TASK REQUIREMENTS
Copy the lines word for word, beginning with the line containing "From the image's view, yellow" and ending with the line containing "No, green matte bottle at lower center, which appears". Include both of those lines and nothing else.

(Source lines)
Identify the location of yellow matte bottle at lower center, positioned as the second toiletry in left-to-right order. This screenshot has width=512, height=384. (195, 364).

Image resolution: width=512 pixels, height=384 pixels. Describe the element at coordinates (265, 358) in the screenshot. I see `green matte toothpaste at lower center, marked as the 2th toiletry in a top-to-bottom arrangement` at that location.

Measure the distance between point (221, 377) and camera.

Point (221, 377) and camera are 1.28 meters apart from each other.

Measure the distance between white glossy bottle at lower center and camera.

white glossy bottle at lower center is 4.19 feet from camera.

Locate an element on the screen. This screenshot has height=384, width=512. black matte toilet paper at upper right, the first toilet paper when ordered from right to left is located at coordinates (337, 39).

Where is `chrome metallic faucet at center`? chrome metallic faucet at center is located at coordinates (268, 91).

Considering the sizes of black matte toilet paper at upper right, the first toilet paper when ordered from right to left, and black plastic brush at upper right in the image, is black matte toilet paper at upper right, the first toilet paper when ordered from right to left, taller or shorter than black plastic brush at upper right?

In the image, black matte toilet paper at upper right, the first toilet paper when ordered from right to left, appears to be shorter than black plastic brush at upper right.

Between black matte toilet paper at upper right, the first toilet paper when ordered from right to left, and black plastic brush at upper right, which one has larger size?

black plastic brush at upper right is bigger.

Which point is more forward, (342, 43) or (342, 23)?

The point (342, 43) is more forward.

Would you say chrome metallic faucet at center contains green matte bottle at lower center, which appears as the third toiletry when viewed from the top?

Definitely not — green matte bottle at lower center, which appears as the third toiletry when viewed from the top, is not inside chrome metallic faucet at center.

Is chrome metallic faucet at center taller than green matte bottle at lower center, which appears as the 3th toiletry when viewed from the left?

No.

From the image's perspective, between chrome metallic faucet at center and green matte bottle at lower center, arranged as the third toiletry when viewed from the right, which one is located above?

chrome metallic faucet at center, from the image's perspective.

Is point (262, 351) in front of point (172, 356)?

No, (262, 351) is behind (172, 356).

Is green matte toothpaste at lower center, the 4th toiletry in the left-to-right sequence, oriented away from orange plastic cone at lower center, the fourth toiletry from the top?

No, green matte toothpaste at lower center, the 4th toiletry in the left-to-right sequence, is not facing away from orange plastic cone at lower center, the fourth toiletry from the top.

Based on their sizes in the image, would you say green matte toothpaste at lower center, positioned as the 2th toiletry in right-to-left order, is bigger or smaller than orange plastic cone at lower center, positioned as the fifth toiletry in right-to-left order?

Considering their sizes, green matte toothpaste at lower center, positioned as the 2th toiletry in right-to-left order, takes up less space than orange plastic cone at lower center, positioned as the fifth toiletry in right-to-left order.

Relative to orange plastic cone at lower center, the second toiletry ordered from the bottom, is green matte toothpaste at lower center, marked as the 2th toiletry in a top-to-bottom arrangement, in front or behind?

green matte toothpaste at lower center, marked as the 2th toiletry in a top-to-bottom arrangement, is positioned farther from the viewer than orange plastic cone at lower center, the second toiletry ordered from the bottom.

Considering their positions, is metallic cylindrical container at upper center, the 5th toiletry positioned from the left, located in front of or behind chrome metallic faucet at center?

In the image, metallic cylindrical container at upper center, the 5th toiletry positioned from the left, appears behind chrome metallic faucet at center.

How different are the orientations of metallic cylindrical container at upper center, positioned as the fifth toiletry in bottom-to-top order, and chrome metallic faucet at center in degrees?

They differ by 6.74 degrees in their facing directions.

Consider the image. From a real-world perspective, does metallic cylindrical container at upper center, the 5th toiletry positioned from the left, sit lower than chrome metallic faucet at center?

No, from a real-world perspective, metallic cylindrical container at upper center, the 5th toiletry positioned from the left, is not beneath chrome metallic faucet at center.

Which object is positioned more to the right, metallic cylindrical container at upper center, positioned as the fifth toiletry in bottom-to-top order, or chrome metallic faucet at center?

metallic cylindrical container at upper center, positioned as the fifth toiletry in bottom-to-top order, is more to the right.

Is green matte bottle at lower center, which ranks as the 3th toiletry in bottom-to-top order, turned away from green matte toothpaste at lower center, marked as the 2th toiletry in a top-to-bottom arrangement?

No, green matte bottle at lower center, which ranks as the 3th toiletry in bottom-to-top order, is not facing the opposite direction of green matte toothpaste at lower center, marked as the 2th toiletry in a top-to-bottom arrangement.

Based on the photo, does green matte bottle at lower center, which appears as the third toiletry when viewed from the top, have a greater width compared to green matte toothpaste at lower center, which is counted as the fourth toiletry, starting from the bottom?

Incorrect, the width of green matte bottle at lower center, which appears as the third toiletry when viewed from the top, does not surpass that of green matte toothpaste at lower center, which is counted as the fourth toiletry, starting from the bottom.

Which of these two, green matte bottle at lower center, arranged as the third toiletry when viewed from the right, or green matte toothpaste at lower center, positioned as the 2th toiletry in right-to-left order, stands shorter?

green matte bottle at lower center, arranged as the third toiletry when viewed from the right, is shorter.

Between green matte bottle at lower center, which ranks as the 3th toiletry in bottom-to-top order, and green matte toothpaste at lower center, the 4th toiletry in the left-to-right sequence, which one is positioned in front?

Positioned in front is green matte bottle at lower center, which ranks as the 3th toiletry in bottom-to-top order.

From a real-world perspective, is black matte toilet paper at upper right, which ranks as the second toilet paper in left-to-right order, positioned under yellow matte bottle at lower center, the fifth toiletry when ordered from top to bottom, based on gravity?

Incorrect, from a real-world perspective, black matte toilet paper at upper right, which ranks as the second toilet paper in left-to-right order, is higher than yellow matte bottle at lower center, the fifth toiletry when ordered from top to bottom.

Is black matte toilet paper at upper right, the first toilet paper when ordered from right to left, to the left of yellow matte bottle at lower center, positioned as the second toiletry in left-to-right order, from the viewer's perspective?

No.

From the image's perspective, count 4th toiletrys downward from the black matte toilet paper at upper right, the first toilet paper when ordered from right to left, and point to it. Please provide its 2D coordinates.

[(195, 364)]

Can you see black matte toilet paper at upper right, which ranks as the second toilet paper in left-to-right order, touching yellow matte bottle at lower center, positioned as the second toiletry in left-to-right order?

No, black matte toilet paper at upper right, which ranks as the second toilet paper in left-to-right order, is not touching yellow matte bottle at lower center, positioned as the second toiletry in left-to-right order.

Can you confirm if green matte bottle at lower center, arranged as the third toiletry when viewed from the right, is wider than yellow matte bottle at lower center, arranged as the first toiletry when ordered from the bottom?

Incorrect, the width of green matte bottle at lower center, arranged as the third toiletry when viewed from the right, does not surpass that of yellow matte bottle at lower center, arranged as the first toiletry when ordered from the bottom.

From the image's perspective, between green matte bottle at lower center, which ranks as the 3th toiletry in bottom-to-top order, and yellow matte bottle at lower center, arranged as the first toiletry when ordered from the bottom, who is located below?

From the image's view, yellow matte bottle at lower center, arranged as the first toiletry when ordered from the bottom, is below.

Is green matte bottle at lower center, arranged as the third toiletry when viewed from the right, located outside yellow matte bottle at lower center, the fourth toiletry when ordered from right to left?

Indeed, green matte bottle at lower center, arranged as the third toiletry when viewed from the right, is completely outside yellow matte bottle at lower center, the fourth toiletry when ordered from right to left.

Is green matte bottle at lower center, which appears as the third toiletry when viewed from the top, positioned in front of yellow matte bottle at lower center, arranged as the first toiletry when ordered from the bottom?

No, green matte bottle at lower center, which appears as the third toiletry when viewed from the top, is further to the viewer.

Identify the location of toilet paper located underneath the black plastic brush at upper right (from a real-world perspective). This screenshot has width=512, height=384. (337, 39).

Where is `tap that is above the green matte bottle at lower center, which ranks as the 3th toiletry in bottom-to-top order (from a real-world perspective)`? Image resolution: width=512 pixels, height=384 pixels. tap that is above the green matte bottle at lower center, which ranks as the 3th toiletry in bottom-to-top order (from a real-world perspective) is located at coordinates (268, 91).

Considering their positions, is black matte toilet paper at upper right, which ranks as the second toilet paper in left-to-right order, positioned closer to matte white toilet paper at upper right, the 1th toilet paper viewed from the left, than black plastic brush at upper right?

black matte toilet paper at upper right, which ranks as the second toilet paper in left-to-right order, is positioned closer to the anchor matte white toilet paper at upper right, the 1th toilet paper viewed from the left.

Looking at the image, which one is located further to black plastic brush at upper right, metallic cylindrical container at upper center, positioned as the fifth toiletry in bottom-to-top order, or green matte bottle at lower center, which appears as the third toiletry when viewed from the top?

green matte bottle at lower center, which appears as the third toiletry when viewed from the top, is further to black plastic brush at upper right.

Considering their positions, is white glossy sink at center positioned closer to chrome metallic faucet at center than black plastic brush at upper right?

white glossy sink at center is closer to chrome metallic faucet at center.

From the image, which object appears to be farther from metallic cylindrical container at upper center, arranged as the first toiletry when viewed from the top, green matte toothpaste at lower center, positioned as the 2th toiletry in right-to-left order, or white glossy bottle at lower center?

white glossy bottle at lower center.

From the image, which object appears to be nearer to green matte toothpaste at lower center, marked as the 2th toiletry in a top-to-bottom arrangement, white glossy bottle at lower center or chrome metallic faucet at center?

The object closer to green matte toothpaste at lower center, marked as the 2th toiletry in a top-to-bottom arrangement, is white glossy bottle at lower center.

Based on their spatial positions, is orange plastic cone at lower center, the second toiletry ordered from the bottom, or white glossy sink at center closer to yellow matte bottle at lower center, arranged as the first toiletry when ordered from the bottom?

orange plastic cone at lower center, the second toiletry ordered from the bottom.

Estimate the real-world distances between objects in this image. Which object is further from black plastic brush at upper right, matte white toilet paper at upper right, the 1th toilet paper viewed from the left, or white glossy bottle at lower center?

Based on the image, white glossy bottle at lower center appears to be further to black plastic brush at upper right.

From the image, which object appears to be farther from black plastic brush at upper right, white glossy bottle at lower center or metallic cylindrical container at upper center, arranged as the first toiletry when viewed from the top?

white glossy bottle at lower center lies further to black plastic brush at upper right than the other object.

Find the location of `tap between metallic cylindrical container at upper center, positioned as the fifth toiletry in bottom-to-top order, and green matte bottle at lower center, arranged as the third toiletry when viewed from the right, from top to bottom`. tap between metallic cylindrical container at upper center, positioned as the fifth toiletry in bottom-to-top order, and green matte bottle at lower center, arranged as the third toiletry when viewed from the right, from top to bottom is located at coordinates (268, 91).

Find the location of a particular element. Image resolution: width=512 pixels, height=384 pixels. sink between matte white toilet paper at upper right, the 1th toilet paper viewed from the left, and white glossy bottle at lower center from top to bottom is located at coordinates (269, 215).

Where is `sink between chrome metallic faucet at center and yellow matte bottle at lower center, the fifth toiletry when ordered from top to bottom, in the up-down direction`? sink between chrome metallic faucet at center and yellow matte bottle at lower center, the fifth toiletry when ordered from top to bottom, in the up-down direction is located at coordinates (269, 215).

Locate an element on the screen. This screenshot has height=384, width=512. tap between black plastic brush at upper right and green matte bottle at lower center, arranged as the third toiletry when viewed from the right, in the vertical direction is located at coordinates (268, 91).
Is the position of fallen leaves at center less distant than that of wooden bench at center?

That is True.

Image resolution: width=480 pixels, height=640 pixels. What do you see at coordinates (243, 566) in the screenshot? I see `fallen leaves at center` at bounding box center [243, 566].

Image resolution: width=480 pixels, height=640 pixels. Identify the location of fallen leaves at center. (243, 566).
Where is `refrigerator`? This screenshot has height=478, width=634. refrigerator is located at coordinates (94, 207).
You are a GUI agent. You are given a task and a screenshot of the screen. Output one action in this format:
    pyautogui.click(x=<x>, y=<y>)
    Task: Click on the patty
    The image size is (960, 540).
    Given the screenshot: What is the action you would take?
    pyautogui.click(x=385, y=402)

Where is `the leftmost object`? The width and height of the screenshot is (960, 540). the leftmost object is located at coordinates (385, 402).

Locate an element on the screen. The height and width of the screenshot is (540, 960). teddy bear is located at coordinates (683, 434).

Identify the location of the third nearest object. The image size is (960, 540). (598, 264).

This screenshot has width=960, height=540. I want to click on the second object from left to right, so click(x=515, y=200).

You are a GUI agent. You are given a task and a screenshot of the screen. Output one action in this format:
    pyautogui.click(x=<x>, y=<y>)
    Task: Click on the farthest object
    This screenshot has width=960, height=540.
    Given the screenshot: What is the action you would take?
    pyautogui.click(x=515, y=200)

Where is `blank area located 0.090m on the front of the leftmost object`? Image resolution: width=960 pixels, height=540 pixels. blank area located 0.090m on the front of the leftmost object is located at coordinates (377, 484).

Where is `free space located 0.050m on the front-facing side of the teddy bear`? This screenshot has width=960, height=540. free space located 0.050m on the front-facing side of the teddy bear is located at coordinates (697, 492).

RESPONSE FOR THIS EXERCISE
From the image's view, yellow matte bottle at lower center, arranged as the first toiletry when ordered from the bottom, is below.

Is green matte bottle at lower center, arranged as the third toiletry when viewed from the right, located outside yellow matte bottle at lower center, the fourth toiletry when ordered from right to left?

Indeed, green matte bottle at lower center, arranged as the third toiletry when viewed from the right, is completely outside yellow matte bottle at lower center, the fourth toiletry when ordered from right to left.

Is green matte bottle at lower center, which appears as the third toiletry when viewed from the top, positioned in front of yellow matte bottle at lower center, arranged as the first toiletry when ordered from the bottom?

No, green matte bottle at lower center, which appears as the third toiletry when viewed from the top, is further to the viewer.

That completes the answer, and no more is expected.